### Your objective
Please print every record below exactly as written, leaving out the pictures.

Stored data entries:
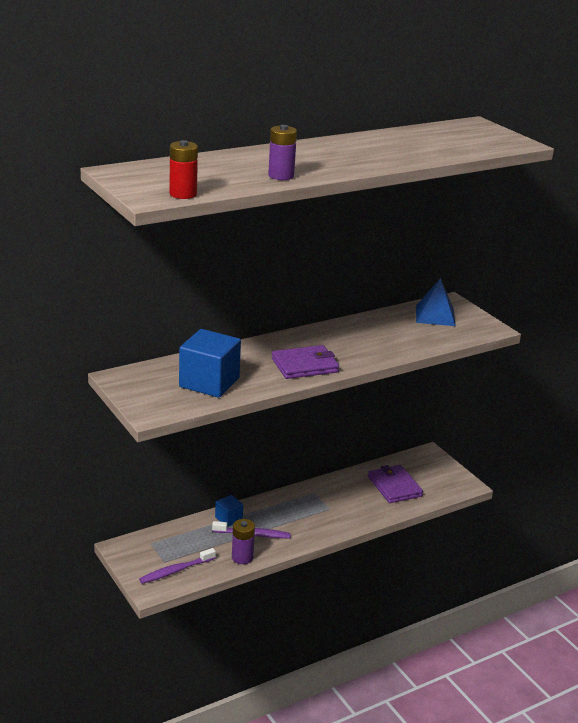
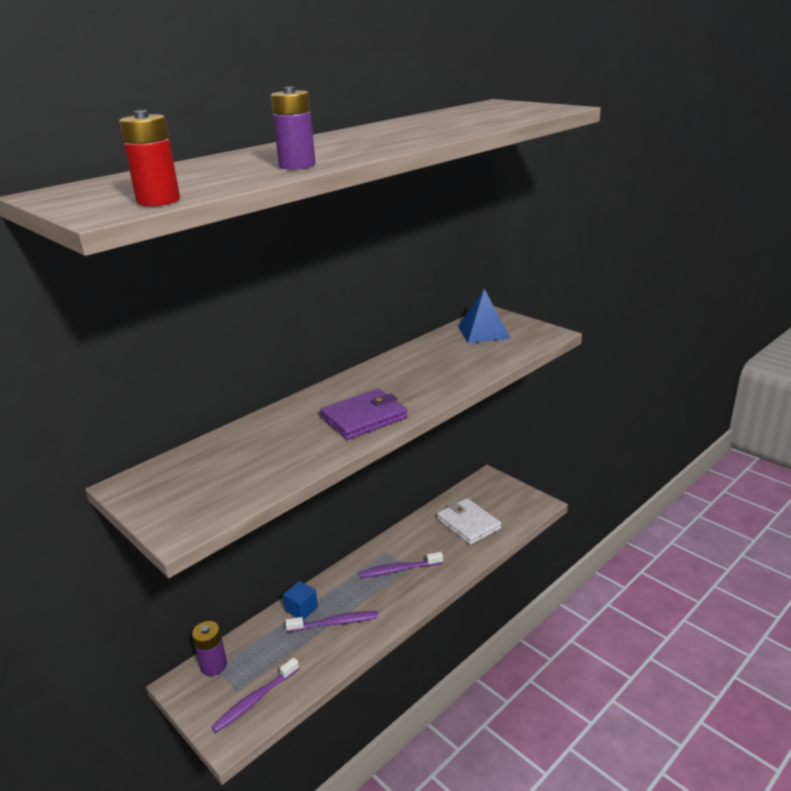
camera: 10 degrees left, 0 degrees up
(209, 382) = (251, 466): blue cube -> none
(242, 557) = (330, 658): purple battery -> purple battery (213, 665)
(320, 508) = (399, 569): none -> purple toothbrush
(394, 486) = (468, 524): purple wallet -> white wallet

### Response to this task
camera: 10 degrees left, 0 degrees up
(209, 382) = (251, 466): blue cube -> none
(242, 557) = (330, 658): purple battery -> purple battery (213, 665)
(320, 508) = (399, 569): none -> purple toothbrush
(394, 486) = (468, 524): purple wallet -> white wallet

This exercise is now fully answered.